Data in this exercise
== Segment start ==

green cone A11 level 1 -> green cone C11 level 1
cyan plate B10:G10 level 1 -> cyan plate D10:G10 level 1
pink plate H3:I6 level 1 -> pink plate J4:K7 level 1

== Segment end ==
== Segment start ==

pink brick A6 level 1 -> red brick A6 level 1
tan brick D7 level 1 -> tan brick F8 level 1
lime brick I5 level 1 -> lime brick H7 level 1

== Segment end ==

To do
Out of the data above, transcribe exactly and only the lines starting with the line that has "green cone A11" and going on through the line that has "pink plate H3:I6", both included.

Written answer
green cone A11 level 1 -> green cone C11 level 1
cyan plate B10:G10 level 1 -> cyan plate D10:G10 level 1
pink plate H3:I6 level 1 -> pink plate J4:K7 level 1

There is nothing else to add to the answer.